━━ Provided records

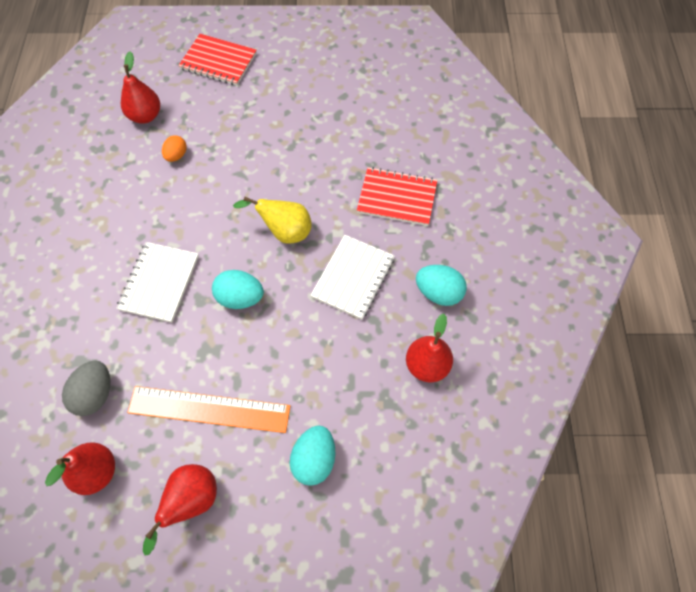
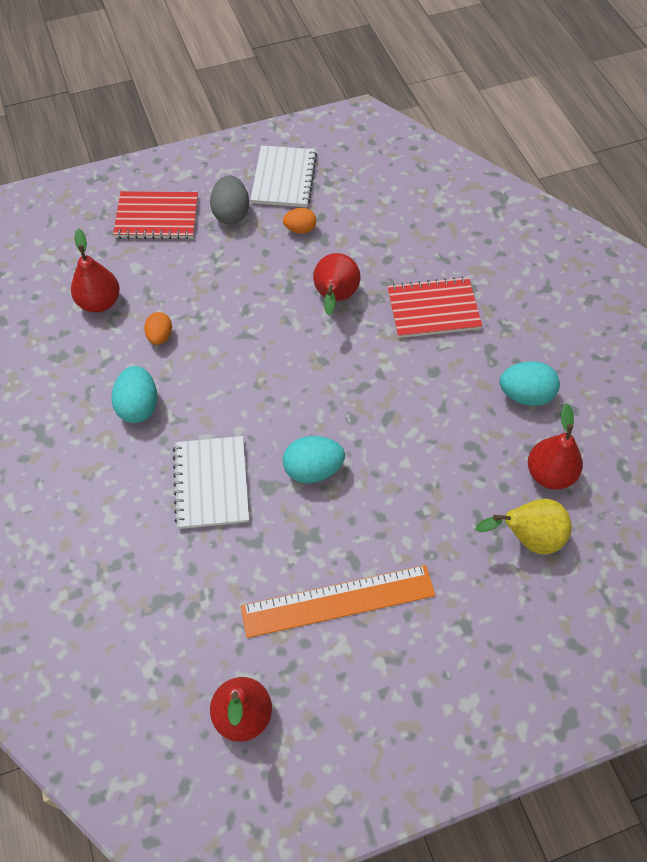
camera: 20 degrees left, 5 degrees down
(95, 394) = (197, 631): grey egg -> grey egg (231, 214)
(191, 501) = (367, 706): red pear -> red pear (335, 298)
(284, 232) = (328, 383): yellow pear -> yellow pear (528, 538)
(314, 459) = (479, 612): turquoise egg -> turquoise egg (138, 406)
(322, 101) = (300, 229): none -> orange egg
(353, 277) = (427, 408): white notebook -> white notebook (284, 178)

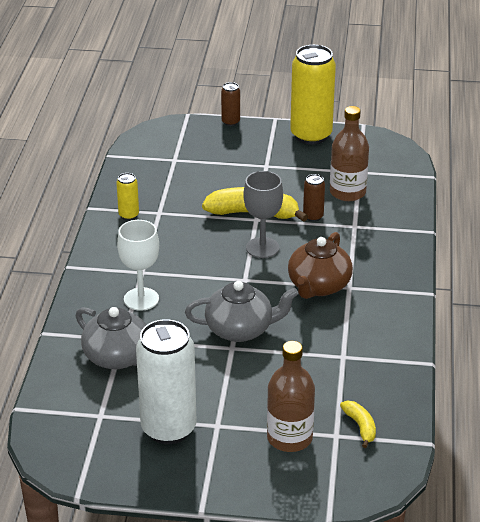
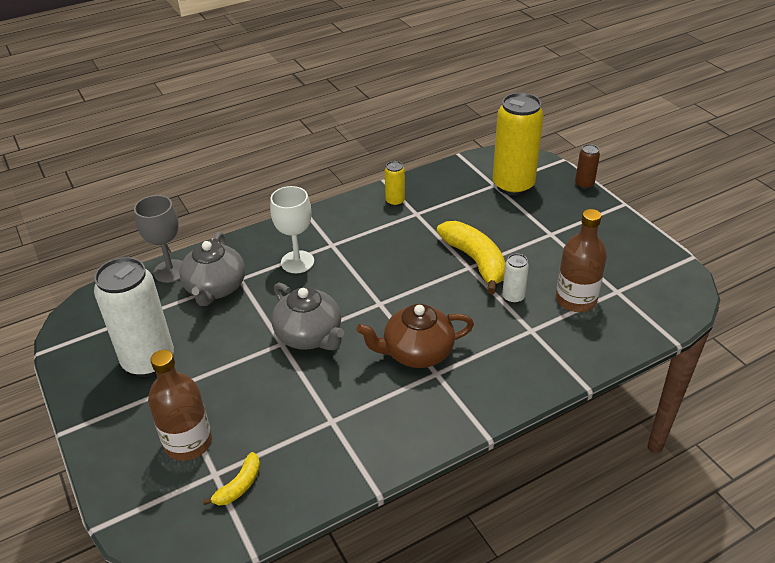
camera: 55 degrees right, 5 degrees up
(262, 248) = (433, 291): grey goblet -> grey goblet (170, 271)
(311, 135) = (629, 235): yellow can -> yellow can (513, 185)
(313, 216) = (513, 297): brown can -> white can

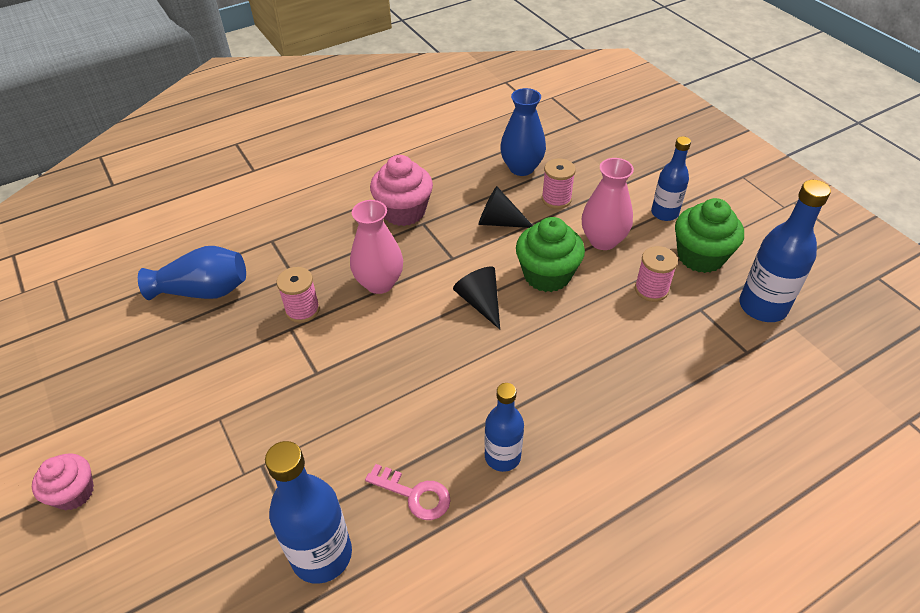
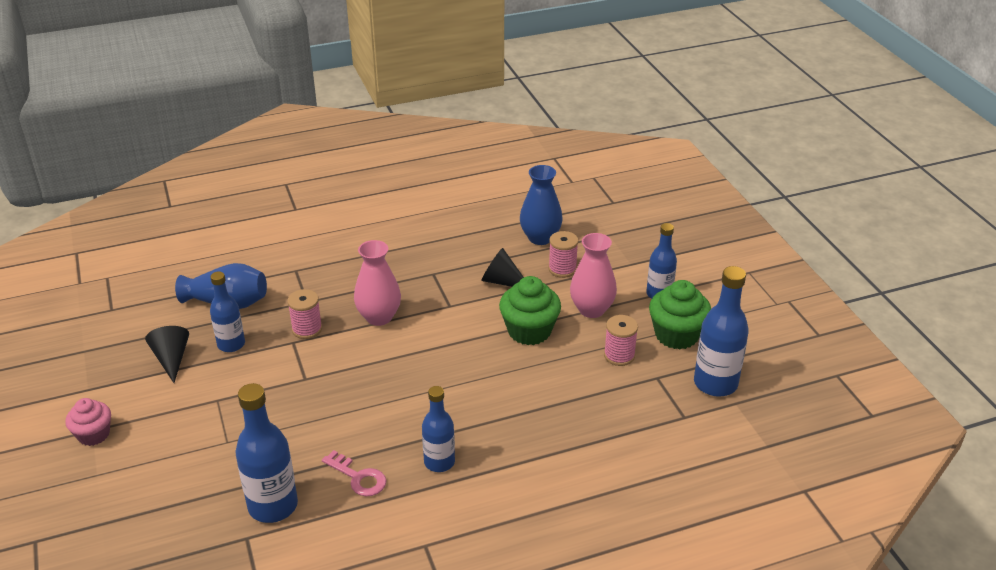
camera: 10 degrees right, 10 degrees down
(219, 343) = (231, 344): none -> blue bottle
(403, 211) = (419, 261): pink cupcake -> none
(480, 302) = (462, 344): black cone -> black cone (171, 359)

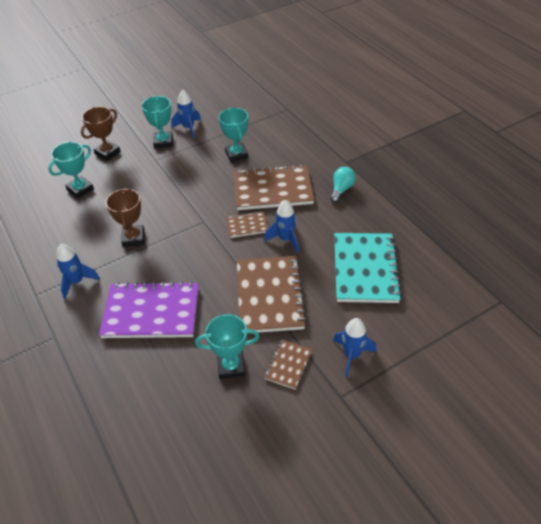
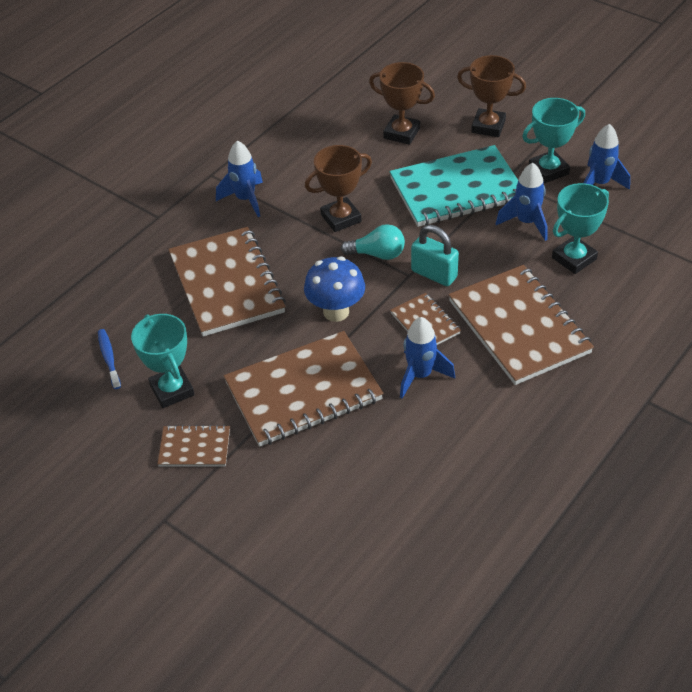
camera: 70 degrees right, 0 degrees up
(80, 189) = (401, 133): turquoise trophy -> brown trophy
(151, 312) = (226, 284): purple notebook -> brown notebook
(179, 400) = (109, 358): none -> blue toothbrush
(211, 211) = (434, 274): none -> turquoise padlock
(213, 262) = (336, 312): none -> blue mushroom
(341, 189) = (571, 412): turquoise light bulb -> turquoise light bulb (377, 254)
(351, 355) = (235, 514): blue rocket -> blue rocket (526, 222)
(365, 269) = (406, 490): turquoise notebook -> turquoise notebook (456, 189)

━━━━

Work item »
For each line of the data that includes the word "blue", return a copy of it.

Response to this exercise »
(219, 343) = (231, 344): none -> blue bottle
(179, 400) = (109, 358): none -> blue toothbrush
(213, 262) = (336, 312): none -> blue mushroom
(351, 355) = (235, 514): blue rocket -> blue rocket (526, 222)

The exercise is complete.